▶ _Task prompt_:
Only one span of the material below is wanted. Output it exactly, from the line with "PIXELS1 pin DIN: 7 -> none" through the line with "SONAR3 pin TRIG: 5 -> none", without any pictures.

▶ _Record extracts_:
○ ○ ○ ○

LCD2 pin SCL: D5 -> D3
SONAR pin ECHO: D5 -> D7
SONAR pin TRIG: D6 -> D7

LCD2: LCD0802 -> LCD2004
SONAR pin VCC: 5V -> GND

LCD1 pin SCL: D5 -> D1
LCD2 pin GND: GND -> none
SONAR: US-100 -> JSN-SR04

○ ○ ○ ○

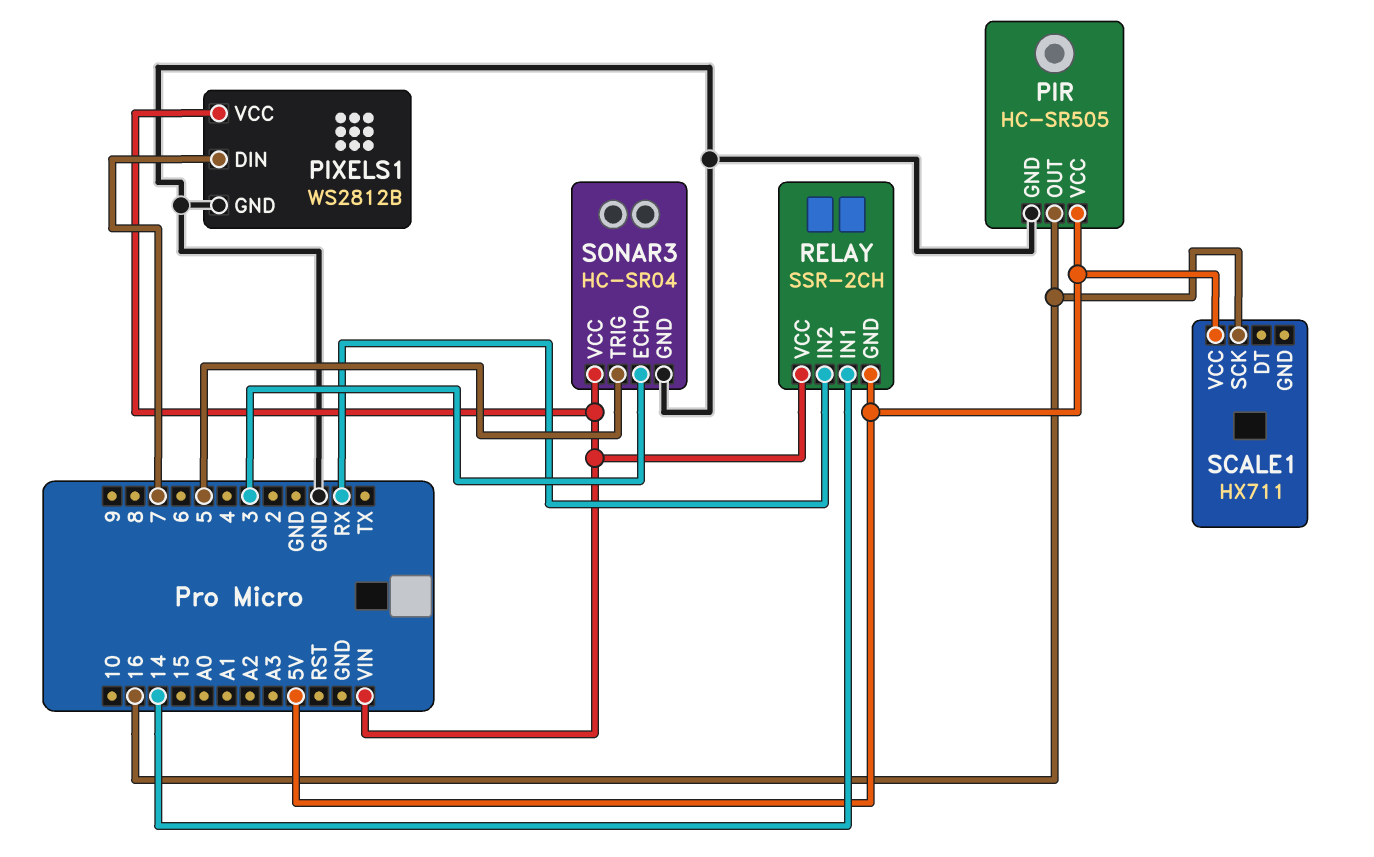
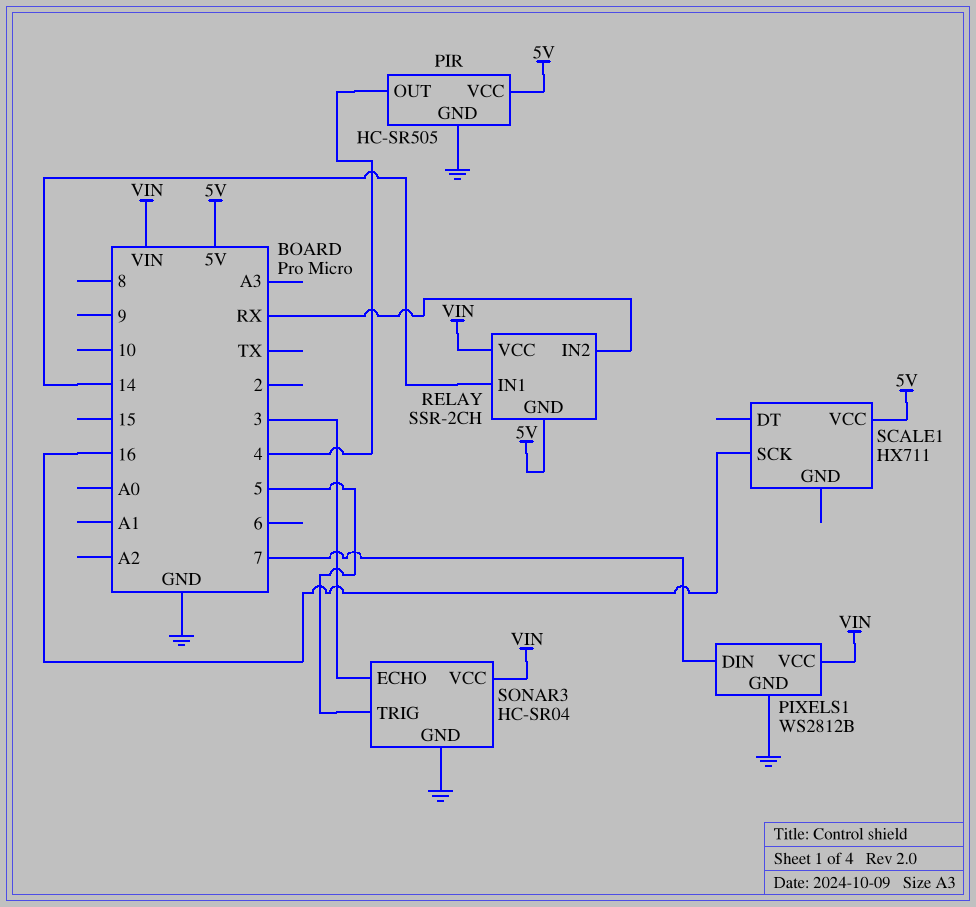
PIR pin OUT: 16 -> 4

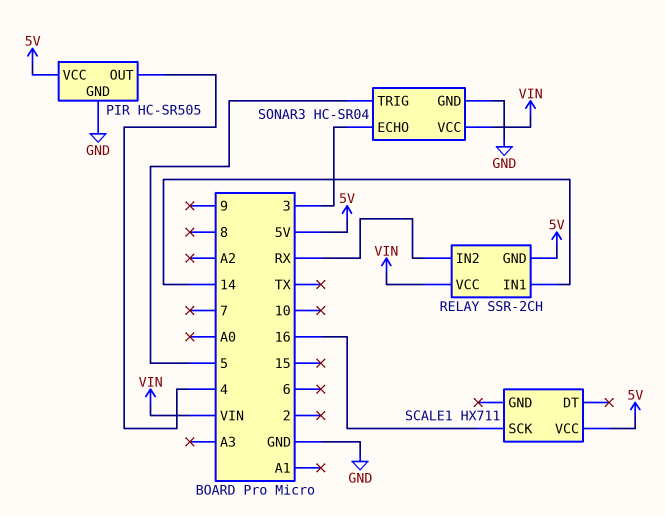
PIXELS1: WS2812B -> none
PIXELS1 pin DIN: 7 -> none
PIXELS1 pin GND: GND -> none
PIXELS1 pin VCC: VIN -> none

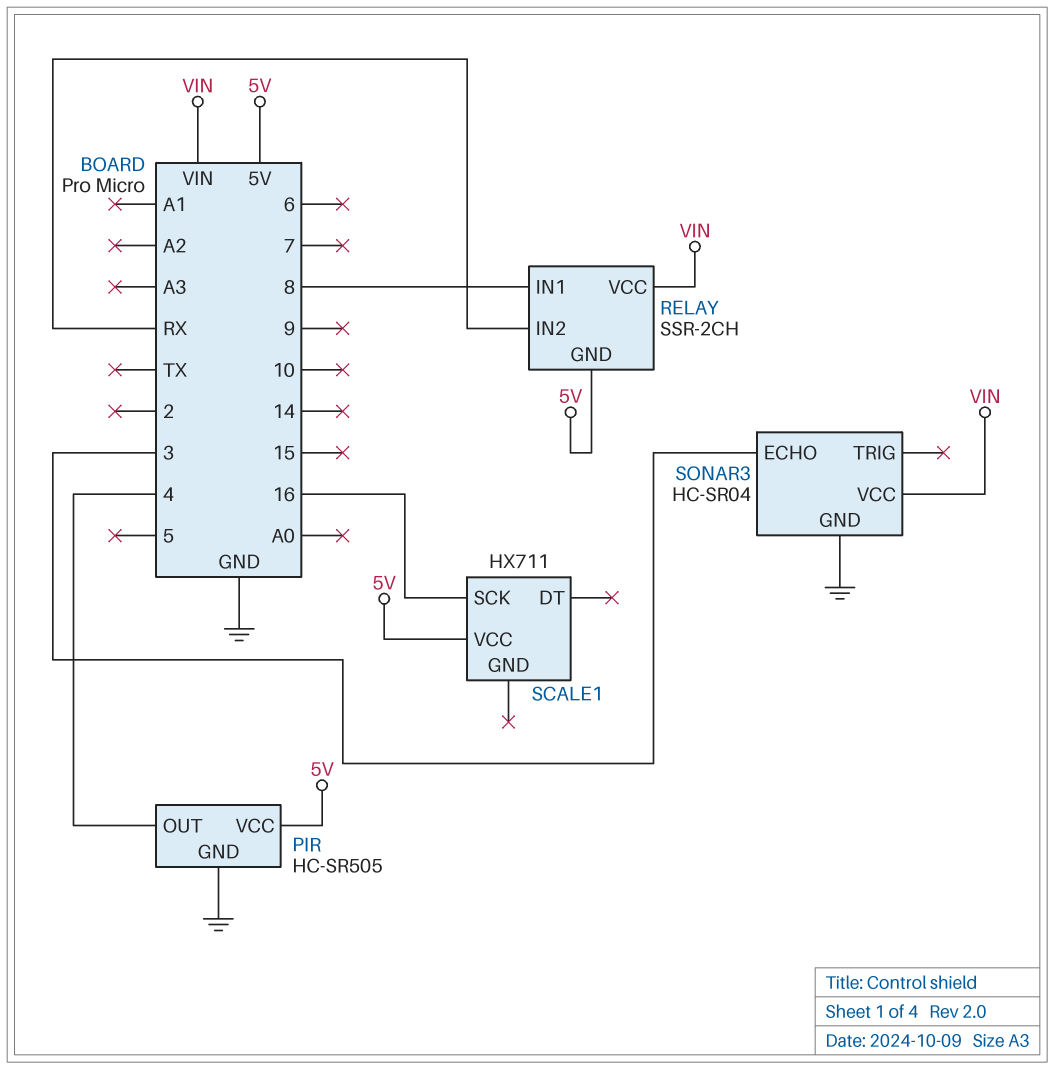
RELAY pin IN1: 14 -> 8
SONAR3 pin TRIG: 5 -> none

○ ○ ○ ○

▶ _The answer_:
PIXELS1 pin DIN: 7 -> none
PIXELS1 pin GND: GND -> none
PIXELS1 pin VCC: VIN -> none

RELAY pin IN1: 14 -> 8
SONAR3 pin TRIG: 5 -> none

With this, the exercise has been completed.